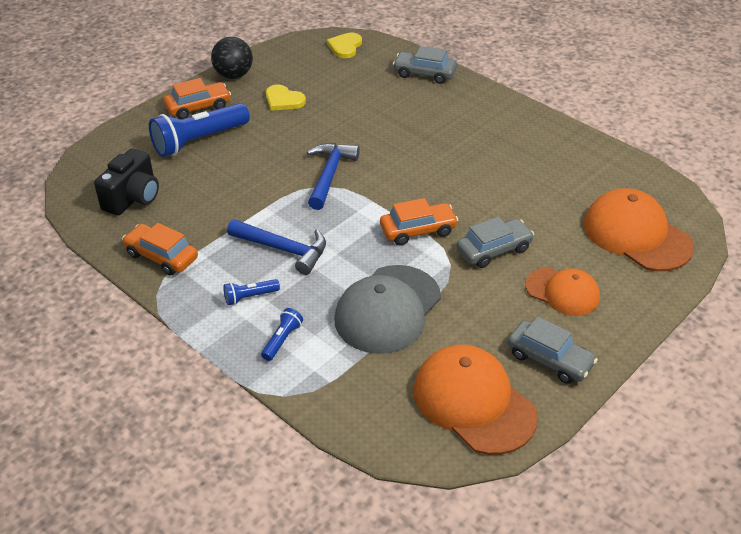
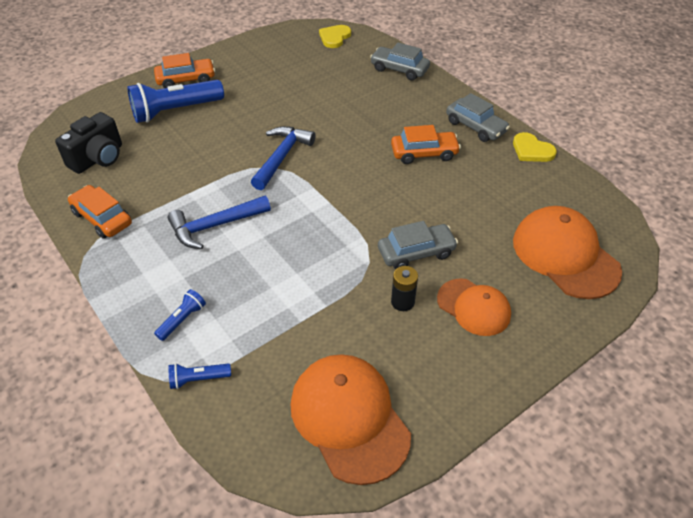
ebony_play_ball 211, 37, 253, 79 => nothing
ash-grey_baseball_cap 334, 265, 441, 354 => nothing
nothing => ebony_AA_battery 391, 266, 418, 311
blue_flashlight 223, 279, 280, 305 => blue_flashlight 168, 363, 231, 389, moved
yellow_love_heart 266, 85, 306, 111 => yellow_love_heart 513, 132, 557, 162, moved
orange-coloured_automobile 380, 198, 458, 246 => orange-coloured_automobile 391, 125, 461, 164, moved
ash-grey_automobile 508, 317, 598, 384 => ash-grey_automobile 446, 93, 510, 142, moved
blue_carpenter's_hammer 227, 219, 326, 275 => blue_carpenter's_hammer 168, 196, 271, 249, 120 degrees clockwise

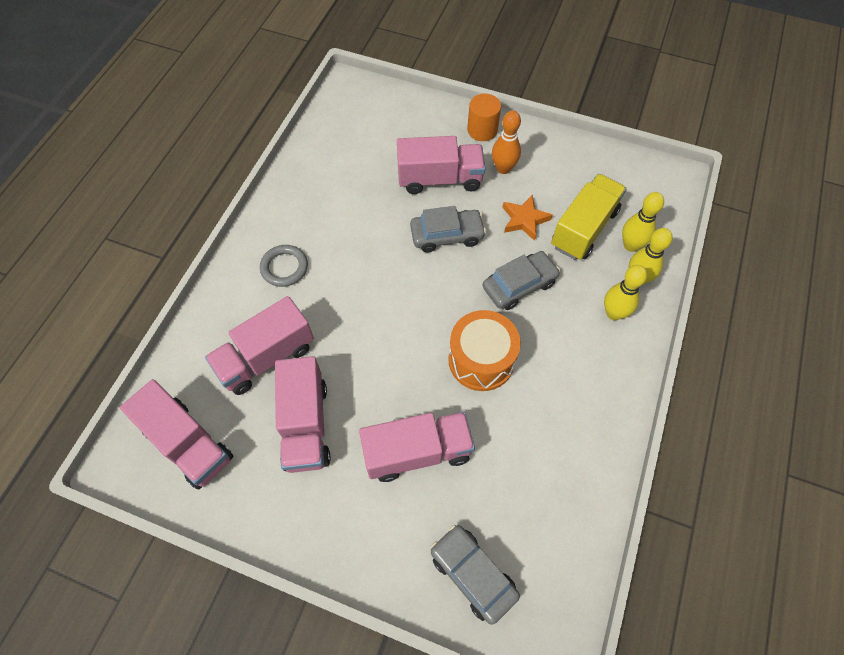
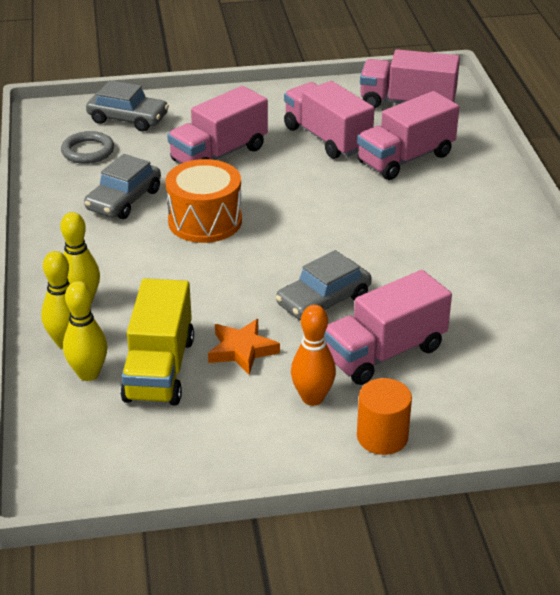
ash-grey_torus 260, 245, 308, 287 => ash-grey_torus 61, 131, 114, 164, moved
ash-grey_automobile 482, 251, 560, 310 => ash-grey_automobile 84, 154, 161, 219, moved
pink_truck 205, 296, 314, 395 => pink_truck 357, 91, 459, 180, 150 degrees counterclockwise

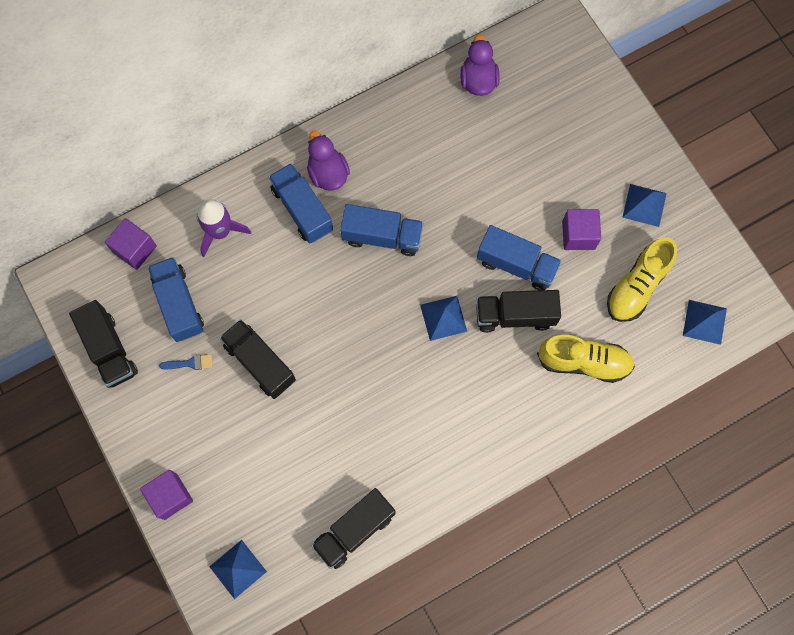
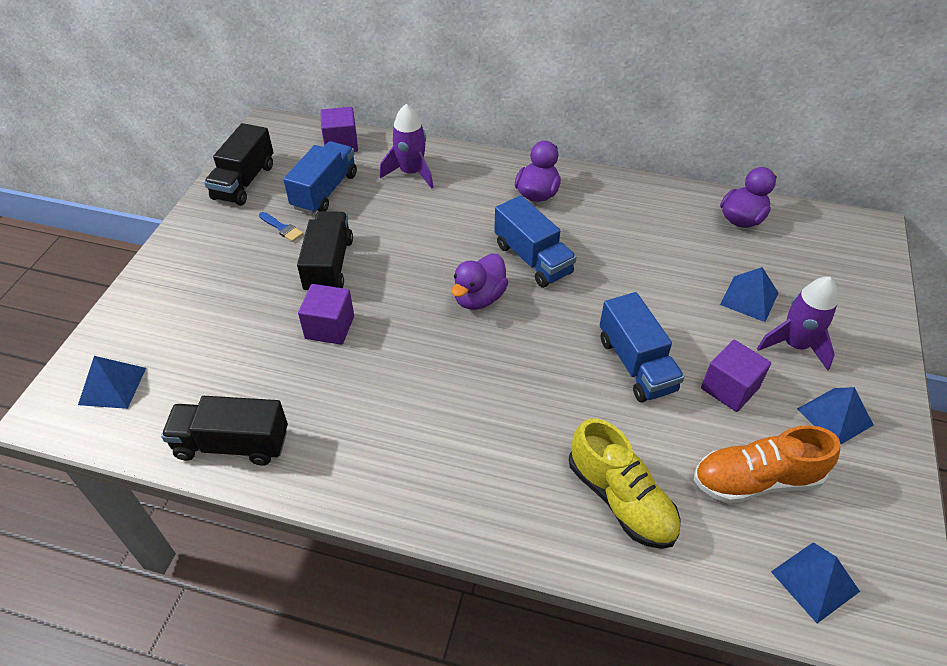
blue_truck 269, 163, 333, 244 => nothing
ebony_truck 476, 290, 561, 333 => nothing
nothing => violet_toy_duck 452, 254, 509, 310
nothing => violet_rocket 757, 277, 838, 371
violet_block 140, 470, 193, 520 => violet_block 298, 284, 354, 345, moved
blue_pyramid 420, 296, 467, 341 => blue_pyramid 720, 267, 778, 322, moved
yellow_lace-up_shoe 607, 237, 677, 322 => orange-coloured_lace-up_shoe 694, 425, 841, 503

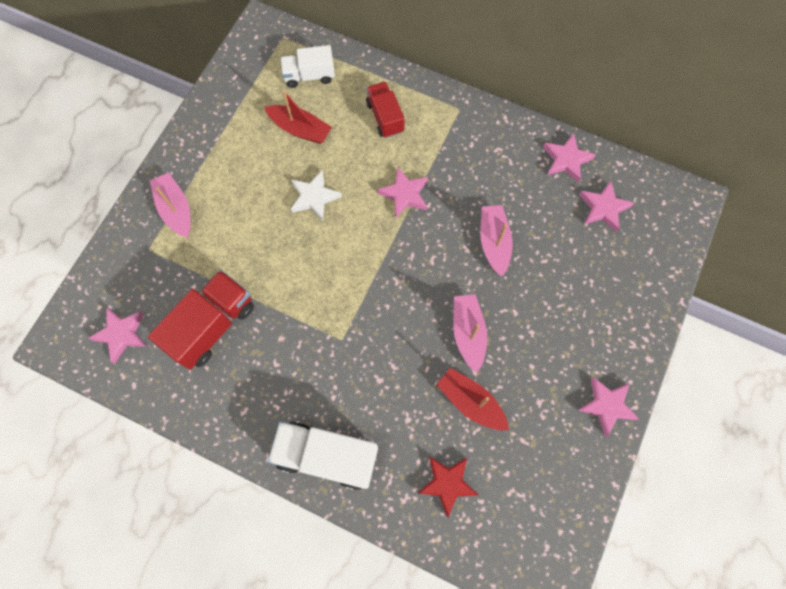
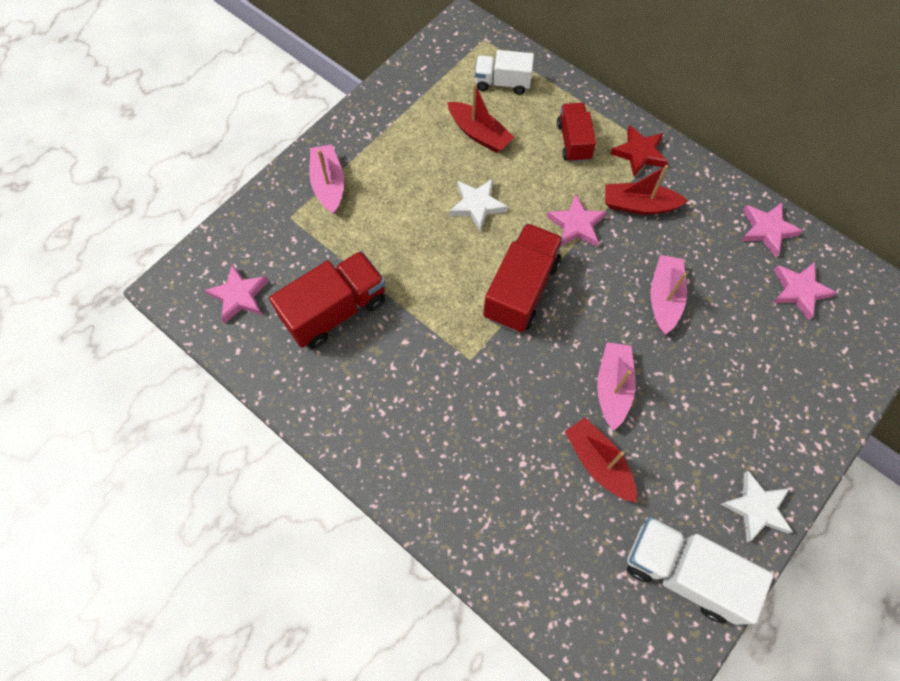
nothing => red_truck 483, 223, 564, 332
nothing => red_toy_boat 605, 165, 688, 215
snow-white_truck 268, 421, 378, 490 => snow-white_truck 627, 517, 774, 625, moved
red_star_shape 418, 456, 478, 518 => red_star_shape 610, 125, 668, 177, moved
pink_star_shape 577, 377, 639, 437 => snow-white_star_shape 721, 471, 793, 542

Work instruction — The answer must be the lines from the first one in the records through the line containing "pink_truck 205, 296, 314, 395", copied exactly, with no pictures.

Expected output —
ebony_play_ball 211, 37, 253, 79 => nothing
ash-grey_baseball_cap 334, 265, 441, 354 => nothing
nothing => ebony_AA_battery 391, 266, 418, 311
blue_flashlight 223, 279, 280, 305 => blue_flashlight 168, 363, 231, 389, moved
yellow_love_heart 266, 85, 306, 111 => yellow_love_heart 513, 132, 557, 162, moved
orange-coloured_automobile 380, 198, 458, 246 => orange-coloured_automobile 391, 125, 461, 164, moved
ash-grey_automobile 508, 317, 598, 384 => ash-grey_automobile 446, 93, 510, 142, moved
blue_carpenter's_hammer 227, 219, 326, 275 => blue_carpenter's_hammer 168, 196, 271, 249, 120 degrees clockwise

ash-grey_torus 260, 245, 308, 287 => ash-grey_torus 61, 131, 114, 164, moved
ash-grey_automobile 482, 251, 560, 310 => ash-grey_automobile 84, 154, 161, 219, moved
pink_truck 205, 296, 314, 395 => pink_truck 357, 91, 459, 180, 150 degrees counterclockwise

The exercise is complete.